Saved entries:
· · · ·
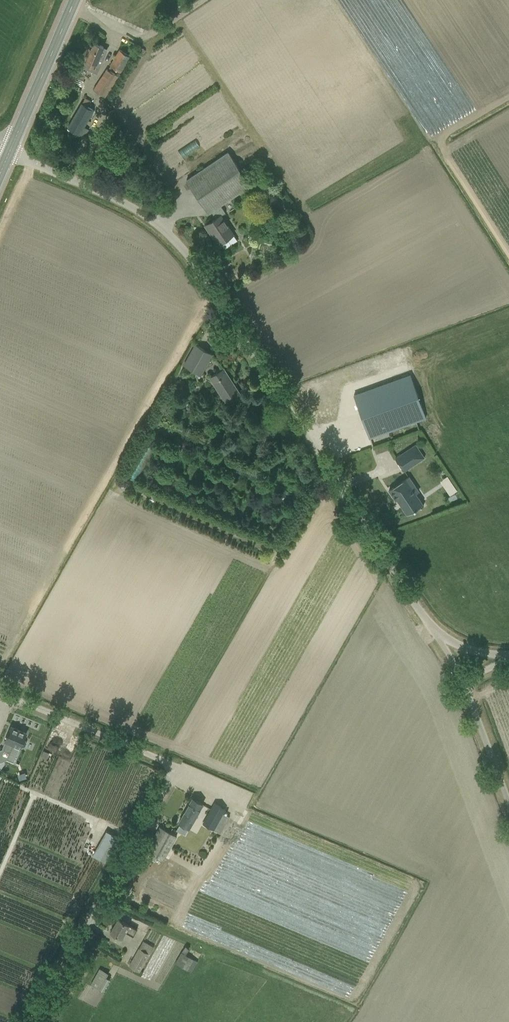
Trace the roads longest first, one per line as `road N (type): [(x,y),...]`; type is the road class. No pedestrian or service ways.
road 1 (unclassified): [(438,634),(158,219),(9,152)]
road 2 (track): [(30,1021),(175,767),(0,692)]
road 3 (primary): [(9,152),(74,0)]
road 4 (track): [(201,0),(135,39),(113,37),(71,7)]
road 5 (unclassified): [(508,803),(464,683)]

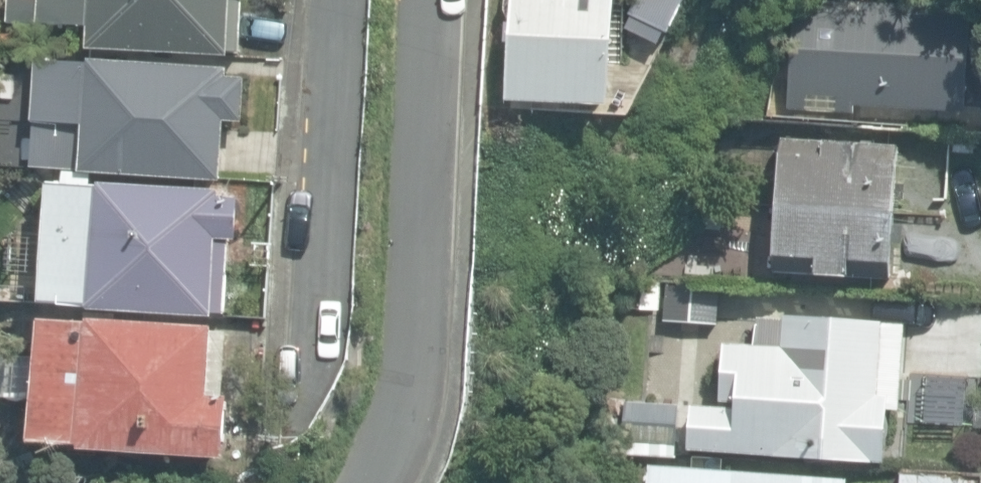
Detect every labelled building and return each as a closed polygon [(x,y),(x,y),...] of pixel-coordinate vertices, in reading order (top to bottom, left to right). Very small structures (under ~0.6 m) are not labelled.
[(8,24),(92,27),(91,49),(242,54),(244,0),(9,0),(8,24)] [(610,105),(616,0),(515,0),(514,23),(501,22),(500,48),(512,49),(509,100),(610,105)] [(857,114),(857,105),(968,112),(973,8),(825,0),(796,0),(791,111),(857,114)] [(35,169),(223,179),(226,119),(245,120),(247,78),(228,77),(228,70),(76,62),(77,49),(42,47),(35,169)] [(784,138),(780,204),(897,211),(898,199),(907,200),(908,183),(898,183),(900,145),(784,138)] [(219,185),(96,178),(96,183),(49,180),(42,298),(90,301),(89,305),(212,312),(212,309),(224,309),(229,235),(236,236),(239,191),(219,190),(219,185)] [(723,231),(726,201),(705,199),(701,229),(723,231)] [(897,211),(780,204),(776,272),(891,279),(893,240),(905,241),(906,224),(896,224),(897,211)] [(82,442),(223,451),(228,370),(208,369),(211,321),(89,313),(88,316),(40,313),(32,435),(82,438),(82,442)] [(691,449),(885,462),(885,447),(892,439),(894,429),(891,418),(887,412),(887,409),(900,410),(905,328),(761,318),(759,345),(727,343),(723,400),(739,401),(739,409),(694,406),(691,449)] [(625,451),(677,455),(680,405),(628,402),(625,451)] [(849,479),(652,465),(651,482),(848,482),(849,479)] [(903,469),(902,482),(980,482),(980,474),(903,469)]
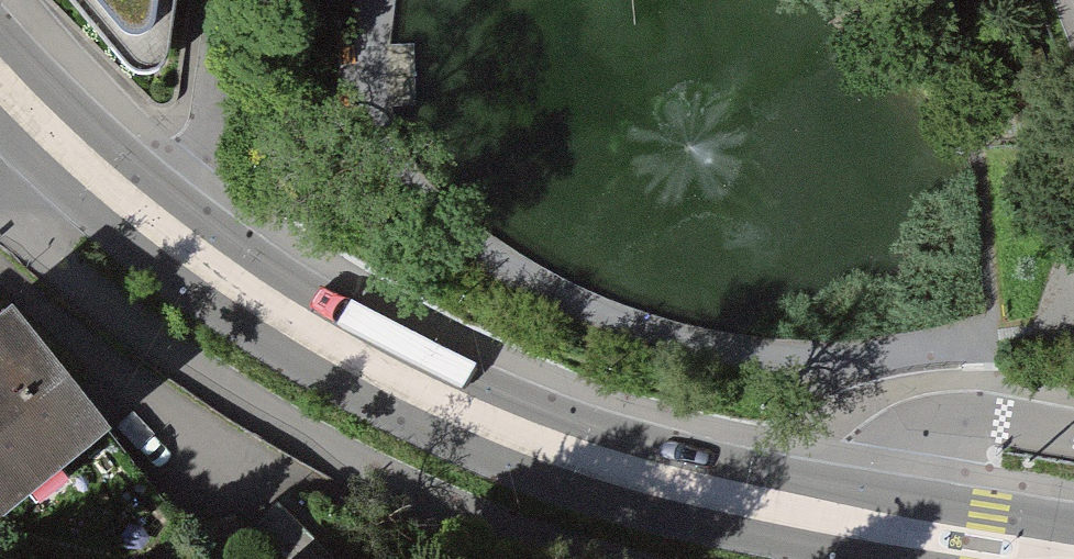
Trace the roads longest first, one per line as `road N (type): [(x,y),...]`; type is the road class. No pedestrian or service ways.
· · · ·
Restate the data above word for word. Do not include the images.

### [EXERCISE RESPONSE]
Trace the roads longest first, one per line as `road N (type): [(x,y),...]`; type is the road class. No pedestrian or service ways.
road 1 (unclassified): [(438,634),(158,219),(9,152)]
road 2 (track): [(30,1021),(175,767),(0,692)]
road 3 (primary): [(9,152),(74,0)]
road 4 (track): [(201,0),(135,39),(113,37),(71,7)]
road 5 (unclassified): [(508,803),(464,683)]

Detect every labelled building and return each as a closed polygon [(x,y),(x,y),...] of pixel-coordinate vertices, in reading order (top to bottom, left to right). Very small structures (under ~0.6 m) are not labelled.
[(8,24),(92,27),(91,49),(242,54),(244,0),(9,0),(8,24)] [(610,105),(616,0),(515,0),(514,23),(501,22),(500,48),(512,49),(509,100),(610,105)] [(857,114),(857,105),(968,112),(973,8),(825,0),(796,0),(791,111),(857,114)] [(35,169),(223,179),(226,119),(245,120),(247,78),(228,77),(228,70),(76,62),(77,49),(42,47),(35,169)] [(784,138),(780,204),(897,211),(898,199),(907,200),(908,183),(898,183),(900,145),(784,138)] [(219,185),(96,178),(96,183),(49,180),(42,298),(90,301),(89,305),(212,312),(212,309),(224,309),(229,235),(236,236),(239,191),(219,190),(219,185)] [(723,231),(726,201),(705,199),(701,229),(723,231)] [(897,211),(780,204),(776,272),(891,279),(893,240),(905,241),(906,224),(896,224),(897,211)] [(82,442),(223,451),(228,370),(208,369),(211,321),(89,313),(88,316),(40,313),(32,435),(82,438),(82,442)] [(691,449),(885,462),(885,447),(892,439),(894,429),(891,418),(887,412),(887,409),(900,410),(905,328),(761,318),(759,345),(727,343),(723,400),(739,401),(739,409),(694,406),(691,449)] [(625,451),(677,455),(680,405),(628,402),(625,451)] [(849,479),(652,465),(651,482),(848,482),(849,479)] [(903,469),(902,482),(980,482),(980,474),(903,469)]
Trace the roads longest first, one per line as `road N (type): [(x,y),...]`; type is the road class. No pedestrian or service ways.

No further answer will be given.